The expected answer is the set of lines in the data below between the line holding "F3: 2A (N005, VBUS) -> 500mA (N005, VBUS)" and the line holding "R2: 56k (D2, VCC) -> 100k (D2, VCC)", inclusive, written out exactly.

▶ _Modification records_:
+ + + + +
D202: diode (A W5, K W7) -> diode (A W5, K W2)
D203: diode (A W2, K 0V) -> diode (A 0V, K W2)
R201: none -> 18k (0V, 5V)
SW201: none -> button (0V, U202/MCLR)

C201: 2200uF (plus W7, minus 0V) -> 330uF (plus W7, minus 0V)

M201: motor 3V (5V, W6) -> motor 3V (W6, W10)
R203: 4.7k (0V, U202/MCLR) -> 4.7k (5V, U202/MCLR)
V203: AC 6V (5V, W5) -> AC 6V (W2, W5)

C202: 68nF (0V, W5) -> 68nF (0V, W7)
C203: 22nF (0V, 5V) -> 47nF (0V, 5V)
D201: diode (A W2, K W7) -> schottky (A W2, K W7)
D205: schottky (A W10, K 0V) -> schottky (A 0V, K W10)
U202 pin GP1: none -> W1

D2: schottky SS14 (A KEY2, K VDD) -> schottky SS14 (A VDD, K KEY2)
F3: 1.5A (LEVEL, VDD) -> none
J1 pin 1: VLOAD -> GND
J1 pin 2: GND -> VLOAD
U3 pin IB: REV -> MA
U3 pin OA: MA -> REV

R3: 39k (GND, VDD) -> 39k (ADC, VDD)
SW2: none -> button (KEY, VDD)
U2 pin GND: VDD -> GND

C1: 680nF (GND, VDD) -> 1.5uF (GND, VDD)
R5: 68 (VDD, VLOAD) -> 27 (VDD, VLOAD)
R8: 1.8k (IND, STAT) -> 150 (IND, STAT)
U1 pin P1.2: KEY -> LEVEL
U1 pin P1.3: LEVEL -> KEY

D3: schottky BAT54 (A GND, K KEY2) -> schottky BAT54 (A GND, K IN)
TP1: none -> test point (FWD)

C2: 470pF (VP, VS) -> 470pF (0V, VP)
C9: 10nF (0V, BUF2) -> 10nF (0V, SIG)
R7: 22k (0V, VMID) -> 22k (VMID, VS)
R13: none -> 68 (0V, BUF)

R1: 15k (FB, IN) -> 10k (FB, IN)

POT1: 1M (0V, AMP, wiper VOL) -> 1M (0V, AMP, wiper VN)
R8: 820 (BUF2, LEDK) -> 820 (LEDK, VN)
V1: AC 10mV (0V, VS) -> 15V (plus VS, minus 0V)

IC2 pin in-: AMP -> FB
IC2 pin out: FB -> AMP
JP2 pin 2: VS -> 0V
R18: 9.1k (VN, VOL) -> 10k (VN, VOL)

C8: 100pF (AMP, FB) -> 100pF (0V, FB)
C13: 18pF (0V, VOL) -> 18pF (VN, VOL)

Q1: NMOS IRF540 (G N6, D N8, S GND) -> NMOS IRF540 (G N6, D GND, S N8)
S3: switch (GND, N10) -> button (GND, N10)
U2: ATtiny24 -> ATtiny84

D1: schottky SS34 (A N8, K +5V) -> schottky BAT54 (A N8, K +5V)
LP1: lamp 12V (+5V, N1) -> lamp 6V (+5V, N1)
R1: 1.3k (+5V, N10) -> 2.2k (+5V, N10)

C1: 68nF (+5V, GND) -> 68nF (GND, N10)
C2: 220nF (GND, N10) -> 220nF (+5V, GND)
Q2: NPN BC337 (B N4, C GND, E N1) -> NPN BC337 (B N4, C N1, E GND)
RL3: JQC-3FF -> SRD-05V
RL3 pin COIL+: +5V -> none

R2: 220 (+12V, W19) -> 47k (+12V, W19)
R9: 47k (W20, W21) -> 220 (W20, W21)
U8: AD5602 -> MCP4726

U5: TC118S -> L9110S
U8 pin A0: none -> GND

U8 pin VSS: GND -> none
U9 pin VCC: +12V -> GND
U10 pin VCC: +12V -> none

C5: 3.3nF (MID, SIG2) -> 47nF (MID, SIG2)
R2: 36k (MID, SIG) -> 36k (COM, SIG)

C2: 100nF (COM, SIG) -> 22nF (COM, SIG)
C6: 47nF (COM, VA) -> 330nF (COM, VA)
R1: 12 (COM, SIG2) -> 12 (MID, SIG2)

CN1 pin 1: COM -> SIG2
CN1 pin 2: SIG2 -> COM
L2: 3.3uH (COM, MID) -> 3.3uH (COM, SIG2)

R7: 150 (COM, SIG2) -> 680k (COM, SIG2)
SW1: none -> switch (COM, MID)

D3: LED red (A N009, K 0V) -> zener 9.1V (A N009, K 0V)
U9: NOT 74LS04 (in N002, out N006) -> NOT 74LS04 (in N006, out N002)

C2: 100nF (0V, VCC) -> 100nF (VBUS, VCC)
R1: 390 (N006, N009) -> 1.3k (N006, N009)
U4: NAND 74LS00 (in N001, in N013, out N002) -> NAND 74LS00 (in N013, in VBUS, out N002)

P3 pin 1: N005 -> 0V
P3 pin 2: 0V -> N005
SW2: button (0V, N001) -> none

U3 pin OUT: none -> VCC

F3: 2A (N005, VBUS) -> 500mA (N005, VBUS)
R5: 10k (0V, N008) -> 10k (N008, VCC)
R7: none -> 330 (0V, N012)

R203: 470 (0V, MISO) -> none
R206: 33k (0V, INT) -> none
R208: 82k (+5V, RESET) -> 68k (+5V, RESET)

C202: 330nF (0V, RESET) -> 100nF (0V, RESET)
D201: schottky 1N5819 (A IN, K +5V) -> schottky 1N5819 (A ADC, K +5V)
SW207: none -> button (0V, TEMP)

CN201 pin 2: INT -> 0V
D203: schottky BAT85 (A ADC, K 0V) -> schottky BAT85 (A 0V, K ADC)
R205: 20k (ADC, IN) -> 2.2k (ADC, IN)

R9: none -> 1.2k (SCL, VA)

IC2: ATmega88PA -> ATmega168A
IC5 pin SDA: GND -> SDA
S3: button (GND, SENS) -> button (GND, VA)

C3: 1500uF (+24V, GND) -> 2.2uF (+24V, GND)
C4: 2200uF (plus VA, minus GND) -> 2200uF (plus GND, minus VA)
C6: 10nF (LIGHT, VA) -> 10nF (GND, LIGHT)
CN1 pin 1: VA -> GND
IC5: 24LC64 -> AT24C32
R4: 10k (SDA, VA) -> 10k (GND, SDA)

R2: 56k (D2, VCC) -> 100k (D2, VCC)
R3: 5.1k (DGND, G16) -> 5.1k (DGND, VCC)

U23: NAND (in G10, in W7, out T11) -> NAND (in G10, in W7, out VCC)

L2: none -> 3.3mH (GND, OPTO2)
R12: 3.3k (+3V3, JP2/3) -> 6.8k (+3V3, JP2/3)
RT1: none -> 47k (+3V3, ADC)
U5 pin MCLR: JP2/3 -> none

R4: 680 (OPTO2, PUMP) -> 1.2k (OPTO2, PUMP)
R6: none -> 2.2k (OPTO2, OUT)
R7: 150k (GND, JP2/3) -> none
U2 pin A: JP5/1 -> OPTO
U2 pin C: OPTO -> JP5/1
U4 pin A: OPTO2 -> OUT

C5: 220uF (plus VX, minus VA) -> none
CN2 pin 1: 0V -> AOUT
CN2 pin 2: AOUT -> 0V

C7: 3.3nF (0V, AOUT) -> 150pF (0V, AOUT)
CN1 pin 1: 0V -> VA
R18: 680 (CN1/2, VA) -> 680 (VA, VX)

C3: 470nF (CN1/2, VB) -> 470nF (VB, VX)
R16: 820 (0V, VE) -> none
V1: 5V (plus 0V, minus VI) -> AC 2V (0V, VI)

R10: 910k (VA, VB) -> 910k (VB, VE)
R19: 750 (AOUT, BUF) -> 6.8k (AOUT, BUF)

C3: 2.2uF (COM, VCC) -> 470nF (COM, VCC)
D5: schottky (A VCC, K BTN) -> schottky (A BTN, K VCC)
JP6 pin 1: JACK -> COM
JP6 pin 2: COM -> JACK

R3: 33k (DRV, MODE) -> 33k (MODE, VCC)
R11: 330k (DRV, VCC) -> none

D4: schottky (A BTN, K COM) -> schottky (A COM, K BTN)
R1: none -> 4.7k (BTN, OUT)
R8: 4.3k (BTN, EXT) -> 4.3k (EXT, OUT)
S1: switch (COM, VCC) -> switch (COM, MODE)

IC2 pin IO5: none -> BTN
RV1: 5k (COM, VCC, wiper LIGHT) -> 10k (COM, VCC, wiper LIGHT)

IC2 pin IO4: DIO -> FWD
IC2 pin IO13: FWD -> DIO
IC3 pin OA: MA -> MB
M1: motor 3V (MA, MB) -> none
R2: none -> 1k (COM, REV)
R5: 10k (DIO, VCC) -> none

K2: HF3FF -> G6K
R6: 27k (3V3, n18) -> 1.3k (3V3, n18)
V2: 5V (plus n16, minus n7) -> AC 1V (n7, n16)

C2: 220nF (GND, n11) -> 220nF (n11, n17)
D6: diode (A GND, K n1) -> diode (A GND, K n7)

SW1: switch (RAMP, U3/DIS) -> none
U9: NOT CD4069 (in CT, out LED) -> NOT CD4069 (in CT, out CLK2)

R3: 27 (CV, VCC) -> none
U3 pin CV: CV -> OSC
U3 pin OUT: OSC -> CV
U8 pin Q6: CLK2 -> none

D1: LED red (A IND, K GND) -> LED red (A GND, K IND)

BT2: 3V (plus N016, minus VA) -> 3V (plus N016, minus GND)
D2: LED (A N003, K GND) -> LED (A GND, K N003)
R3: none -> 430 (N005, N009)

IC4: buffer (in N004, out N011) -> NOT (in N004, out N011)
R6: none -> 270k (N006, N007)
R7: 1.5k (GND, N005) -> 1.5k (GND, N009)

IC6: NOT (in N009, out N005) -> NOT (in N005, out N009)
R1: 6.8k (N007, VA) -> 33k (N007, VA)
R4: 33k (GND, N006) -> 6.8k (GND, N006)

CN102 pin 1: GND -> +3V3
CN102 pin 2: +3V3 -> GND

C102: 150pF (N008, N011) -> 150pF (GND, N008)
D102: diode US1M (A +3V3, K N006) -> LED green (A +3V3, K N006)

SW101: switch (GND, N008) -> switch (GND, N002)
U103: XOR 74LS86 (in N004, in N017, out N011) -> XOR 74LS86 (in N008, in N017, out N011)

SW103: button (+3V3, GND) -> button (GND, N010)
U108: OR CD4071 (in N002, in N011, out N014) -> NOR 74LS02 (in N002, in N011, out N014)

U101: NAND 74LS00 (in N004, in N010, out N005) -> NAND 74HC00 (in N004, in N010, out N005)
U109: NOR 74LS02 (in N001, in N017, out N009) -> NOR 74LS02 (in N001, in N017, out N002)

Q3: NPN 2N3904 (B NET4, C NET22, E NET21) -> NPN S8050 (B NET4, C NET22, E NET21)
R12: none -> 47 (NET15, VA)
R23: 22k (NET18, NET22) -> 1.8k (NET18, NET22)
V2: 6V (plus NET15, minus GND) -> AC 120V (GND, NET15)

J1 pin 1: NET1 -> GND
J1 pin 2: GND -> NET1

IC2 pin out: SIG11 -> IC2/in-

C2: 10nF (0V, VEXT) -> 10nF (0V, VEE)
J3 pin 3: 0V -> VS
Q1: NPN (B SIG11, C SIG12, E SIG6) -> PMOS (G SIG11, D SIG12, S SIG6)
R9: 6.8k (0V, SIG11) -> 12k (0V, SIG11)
+ + + + +
▶ _Task result_:
F3: 2A (N005, VBUS) -> 500mA (N005, VBUS)
R5: 10k (0V, N008) -> 10k (N008, VCC)
R7: none -> 330 (0V, N012)

R203: 470 (0V, MISO) -> none
R206: 33k (0V, INT) -> none
R208: 82k (+5V, RESET) -> 68k (+5V, RESET)

C202: 330nF (0V, RESET) -> 100nF (0V, RESET)
D201: schottky 1N5819 (A IN, K +5V) -> schottky 1N5819 (A ADC, K +5V)
SW207: none -> button (0V, TEMP)

CN201 pin 2: INT -> 0V
D203: schottky BAT85 (A ADC, K 0V) -> schottky BAT85 (A 0V, K ADC)
R205: 20k (ADC, IN) -> 2.2k (ADC, IN)

R9: none -> 1.2k (SCL, VA)

IC2: ATmega88PA -> ATmega168A
IC5 pin SDA: GND -> SDA
S3: button (GND, SENS) -> button (GND, VA)

C3: 1500uF (+24V, GND) -> 2.2uF (+24V, GND)
C4: 2200uF (plus VA, minus GND) -> 2200uF (plus GND, minus VA)
C6: 10nF (LIGHT, VA) -> 10nF (GND, LIGHT)
CN1 pin 1: VA -> GND
IC5: 24LC64 -> AT24C32
R4: 10k (SDA, VA) -> 10k (GND, SDA)

R2: 56k (D2, VCC) -> 100k (D2, VCC)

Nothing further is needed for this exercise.